◆ To do
An exact copy is needed of the lines in the entries below from the line with "black bottle [256,254,295,337]" up to and including the line with "white trophy [124,71,205,181]", and of nothing else. Leave the pictures out.
BEGIN Information supplied
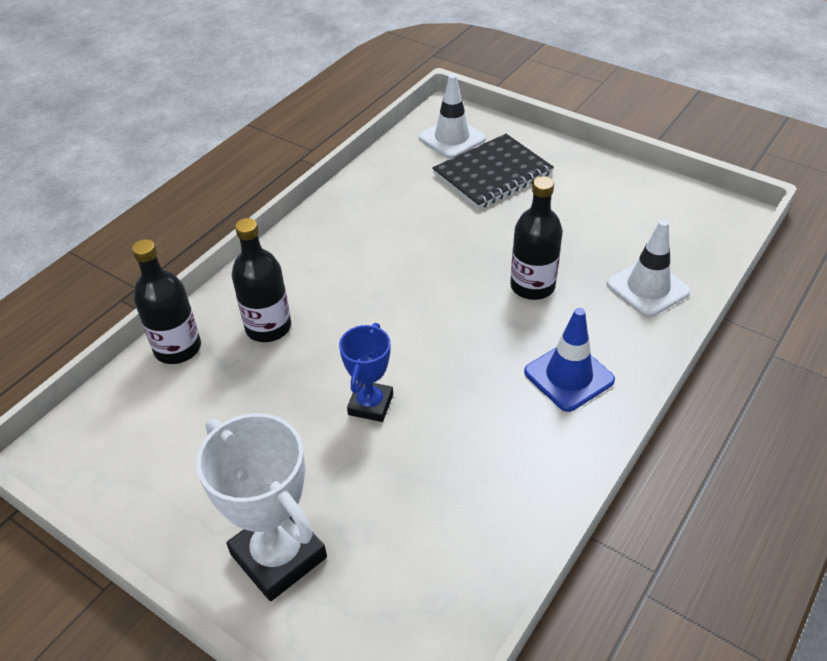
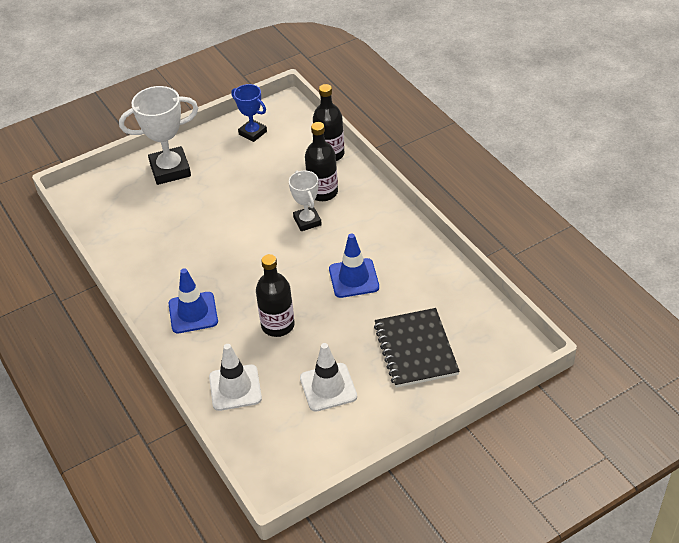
camera: 115 degrees right, 0 degrees up
blue trophy [339,323,393,422] -> blue trophy moved to [231,84,267,142]
white traffic cone [419,74,486,159] -> white traffic cone moved to [300,343,357,412]
none -> white trophy [289,170,322,231]
none -> blue traffic cone [329,233,379,298]

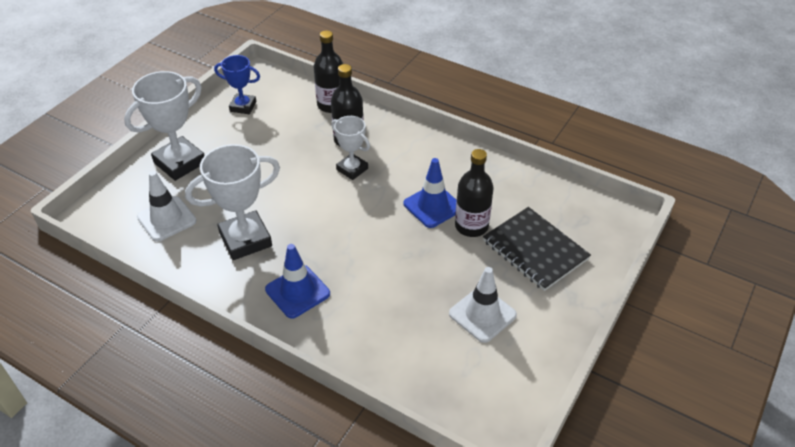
camera: 30 degrees left, 0 degrees up
white traffic cone [209,344,262,411] -> white traffic cone moved to [137,171,196,242]
black bottle [256,254,295,337] -> black bottle moved to [455,149,494,237]
none -> white trophy [185,144,280,260]

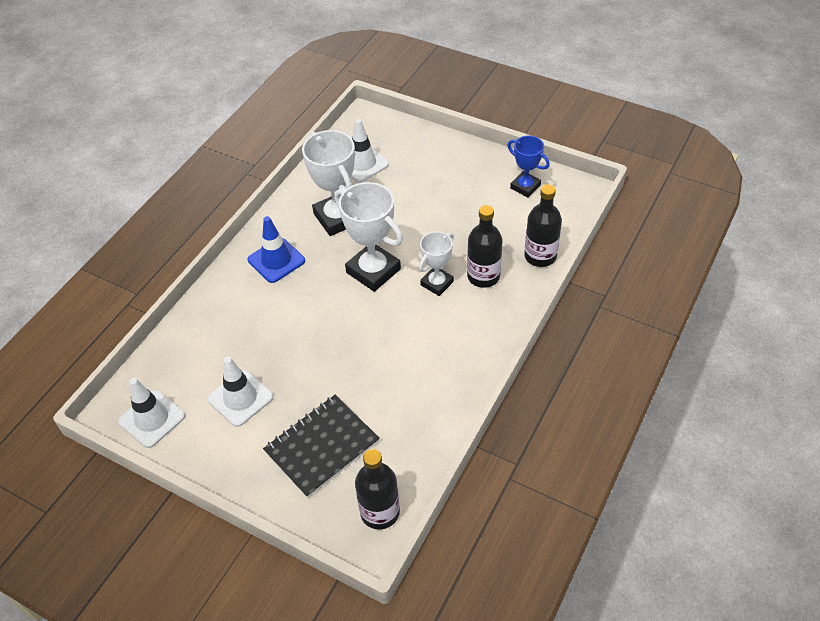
camera: 90 degrees right, 5 degrees up
white trophy [124,71,205,181] -> white trophy moved to [334,182,403,292]
blue trophy [214,55,260,114] -> blue trophy turned 60 degrees counterclockwise [507,136,550,198]
blue traffic cone [403,158,456,228] -> none
black bottle [455,149,494,237] -> black bottle moved to [355,449,400,530]
none -> white traffic cone [118,378,185,448]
END Information supplied
◆ Result of this exercise
black bottle [256,254,295,337] -> black bottle moved to [455,149,494,237]
none -> white trophy [185,144,280,260]

camera: 90 degrees right, 5 degrees up
white trophy [124,71,205,181] -> white trophy moved to [334,182,403,292]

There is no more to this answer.